▶ _Exercise requirements_: Write each line of the material exactly as given, from the top through the line that contains "cyan circle: (150, 58) -> (92, 52), moved", and omit all pictures.

▶ _Data records_:

Content starts

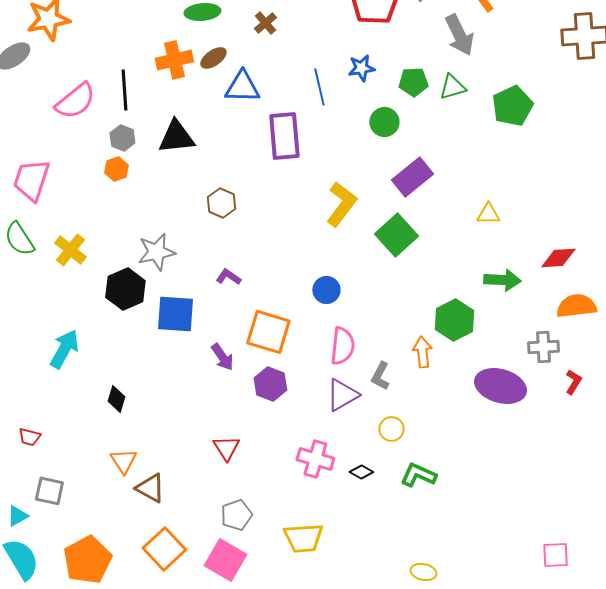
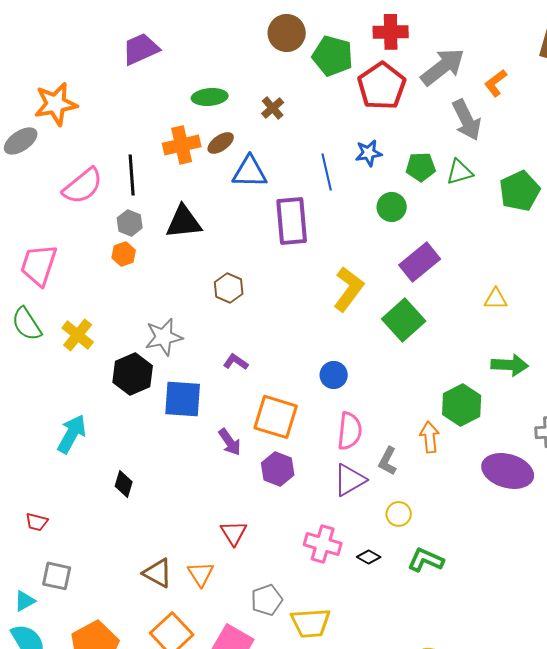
orange triangle: (123, 461) -> (201, 574), moved
gray pentagon: (236, 515) -> (267, 600), moved

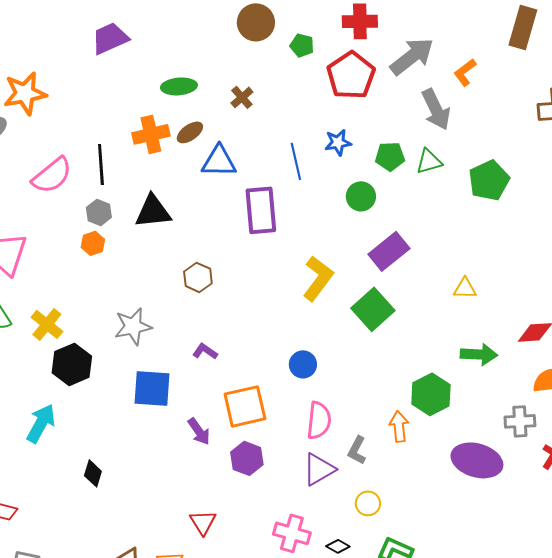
green pentagon: (333, 56) -> (302, 45), size x0.6
black hexagon: (133, 374) -> (72, 364), moved
orange square: (276, 417) -> (245, 406), turned -30

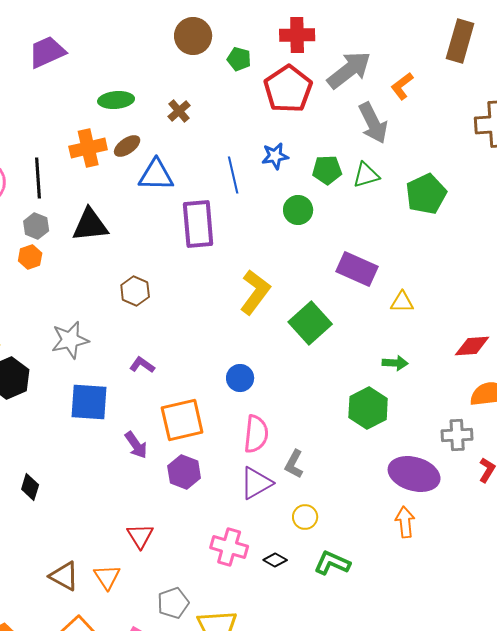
purple rectangle: (389, 251) -> (357, 269), moved, turned 63
green arrow: (479, 354) -> (395, 363), moved, size x0.7
orange arrow: (399, 426) -> (405, 522), moved

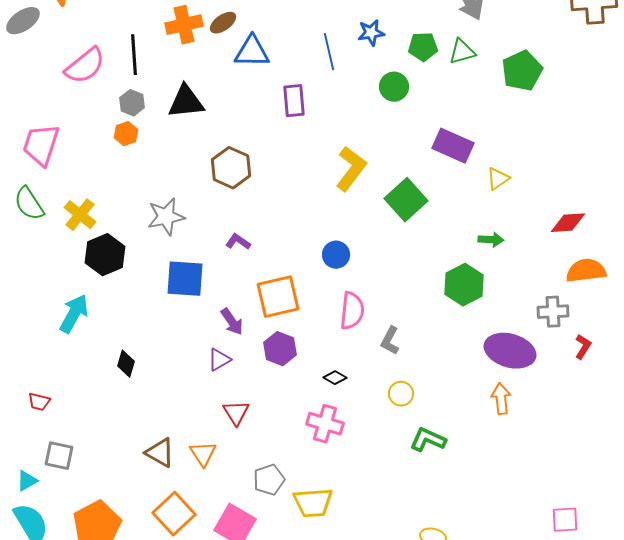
purple rectangle: (198, 224) -> (294, 101), size x0.7
brown hexagon: (135, 291) -> (231, 168), size x1.4
yellow triangle: (402, 302) -> (498, 179), turned -35
purple triangle: (256, 483) -> (219, 360), moved, size x0.7
black diamond: (275, 560) -> (335, 378), moved

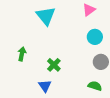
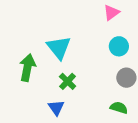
cyan triangle: (46, 16) -> (59, 48), moved
green arrow: (22, 54) -> (27, 68), size x1.5

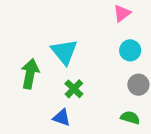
blue triangle: (56, 108) -> (62, 118), turned -36

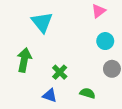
cyan triangle: (64, 52) -> (42, 22), moved
green semicircle: (130, 118) -> (87, 93), moved

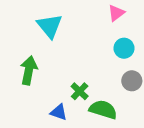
green cross: (60, 72) -> (80, 91), moved
green semicircle: (87, 93) -> (103, 110), size x1.5

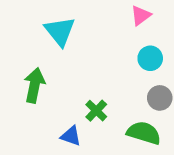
green semicircle: (103, 110) -> (144, 133), moved

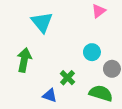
cyan circle: (150, 58) -> (92, 52), moved

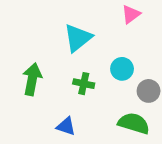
cyan triangle: (42, 22) -> (78, 38), moved, turned 30
green cross: (67, 78) -> (84, 84), moved, turned -32

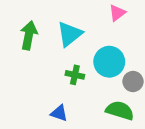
cyan circle: (122, 69) -> (109, 62), size x1.5
green arrow: (32, 79) -> (29, 35), moved

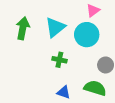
cyan circle: (109, 62) -> (87, 35), moved
blue triangle: (59, 113) -> (64, 92), moved

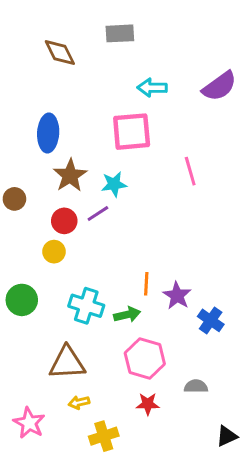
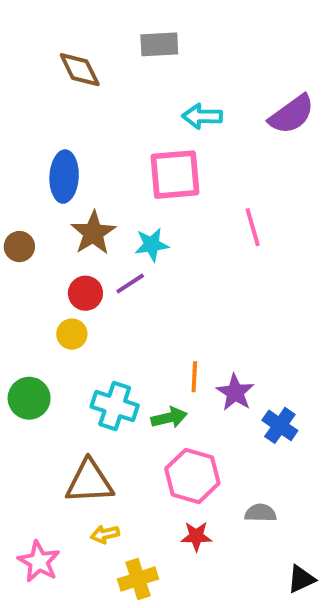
brown circle: (14, 199) -> (19, 247), moved

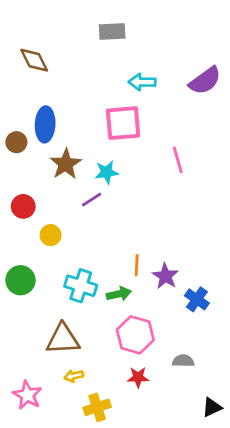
brown diamond: (80, 70) -> (34, 60), moved
brown circle: (19, 247) -> (16, 142), moved
red circle: (85, 293) -> (23, 206), moved

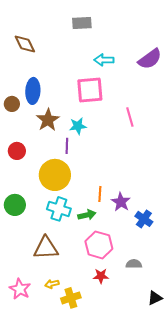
purple line: (92, 200) -> (67, 146), turned -56
yellow circle: (51, 235) -> (55, 175), moved, size x2.0
yellow arrow: (74, 376) -> (52, 284), moved

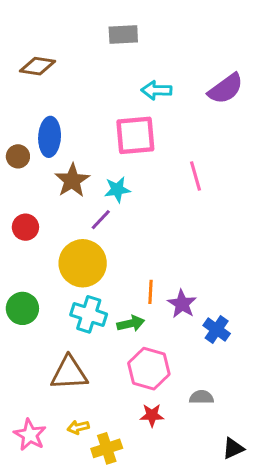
brown diamond: (25, 44) -> (38, 66), turned -55
purple line: (67, 146) -> (101, 220), turned 42

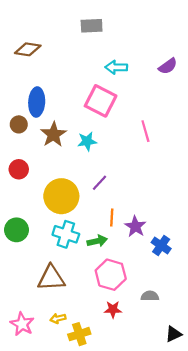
purple semicircle: (226, 89) -> (168, 66), size x0.7
pink square: (135, 135) -> (101, 101), turned 32
brown circle: (18, 156) -> (19, 124), moved
purple line: (101, 220) -> (99, 183), moved

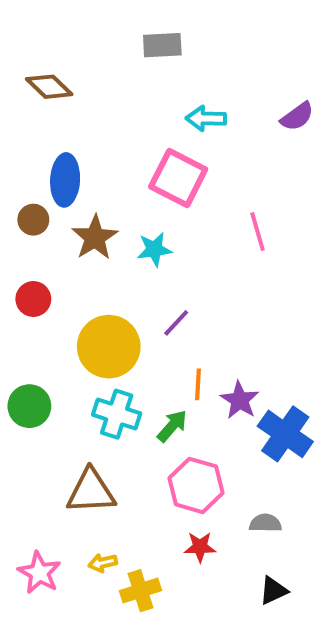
brown diamond: (28, 49) -> (49, 87), turned 35
green arrow: (97, 241) -> (172, 426), turned -36
blue cross: (161, 246) -> (285, 434), size x1.5
black triangle: (173, 334) -> (273, 591), moved

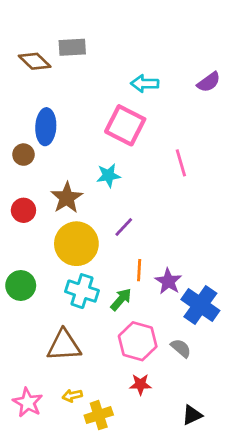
gray rectangle: (162, 45) -> (72, 47), moved
brown star: (95, 237) -> (67, 198), moved
gray semicircle: (265, 523) -> (181, 348), moved, turned 40

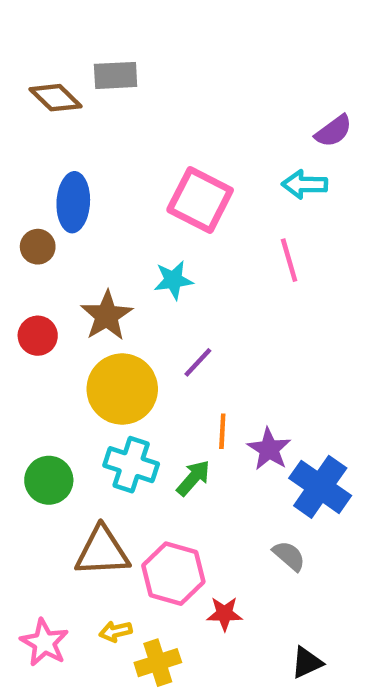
cyan arrow: (145, 84) -> (305, 184), moved
green circle: (21, 285) -> (49, 480), moved
pink hexagon: (138, 341) -> (173, 574), moved

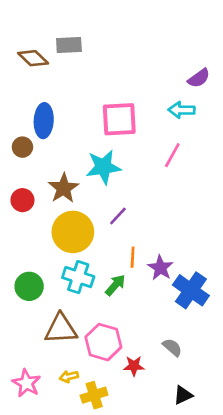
pink square: (200, 200) -> (119, 119), turned -30
pink line: (289, 260) -> (172, 155), turned 45
cyan star: (173, 280) -> (103, 167), size x1.5
gray semicircle: (289, 556) -> (172, 347), moved

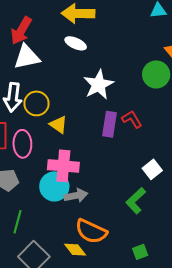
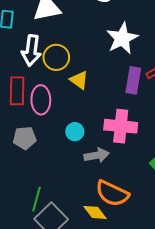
pink cross: (63, 166) -> (121, 126), moved
cyan circle: (54, 186) -> (75, 132), moved, size x0.6
green line: (17, 222) -> (37, 199), moved

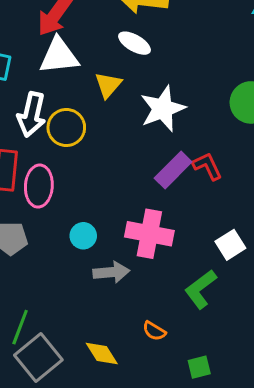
yellow triangle: (79, 80) -> (108, 85), moved, turned 30
purple rectangle: (133, 80) -> (173, 170), turned 30
orange semicircle: (112, 193) -> (154, 331), moved, size x0.5

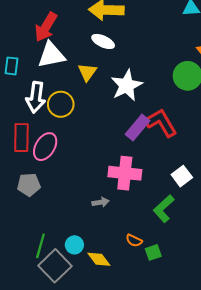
red L-shape: (207, 166) -> (161, 123), size x1.5
pink ellipse: (39, 186) -> (45, 147), turned 32
cyan circle: (83, 236) -> (74, 245), moved
gray arrow: (111, 272) -> (101, 202), size x0.7
green square: (199, 367) -> (153, 252), moved

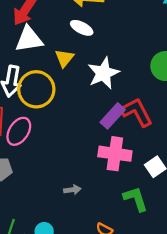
yellow circle: (61, 104) -> (36, 89), size x1.4
pink cross: (125, 173) -> (115, 154), moved
green L-shape: (164, 209) -> (136, 199), turned 112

Content ends

▶ _Task solution_:
orange triangle: (123, 461) -> (201, 574), moved
gray pentagon: (236, 515) -> (267, 600), moved

green pentagon: (333, 56) -> (302, 45), size x0.6
black hexagon: (133, 374) -> (72, 364), moved
orange square: (276, 417) -> (245, 406), turned -30

purple rectangle: (389, 251) -> (357, 269), moved, turned 63
green arrow: (479, 354) -> (395, 363), moved, size x0.7
orange arrow: (399, 426) -> (405, 522), moved

purple rectangle: (198, 224) -> (294, 101), size x0.7
brown hexagon: (135, 291) -> (231, 168), size x1.4
yellow triangle: (402, 302) -> (498, 179), turned -35
purple triangle: (256, 483) -> (219, 360), moved, size x0.7
black diamond: (275, 560) -> (335, 378), moved

cyan triangle: (46, 16) -> (59, 48), moved
green arrow: (22, 54) -> (27, 68), size x1.5

blue triangle: (56, 108) -> (62, 118), turned -36

cyan triangle: (64, 52) -> (42, 22), moved
green semicircle: (130, 118) -> (87, 93), moved

green cross: (60, 72) -> (80, 91), moved
green semicircle: (87, 93) -> (103, 110), size x1.5

green semicircle: (103, 110) -> (144, 133), moved

cyan circle: (150, 58) -> (92, 52), moved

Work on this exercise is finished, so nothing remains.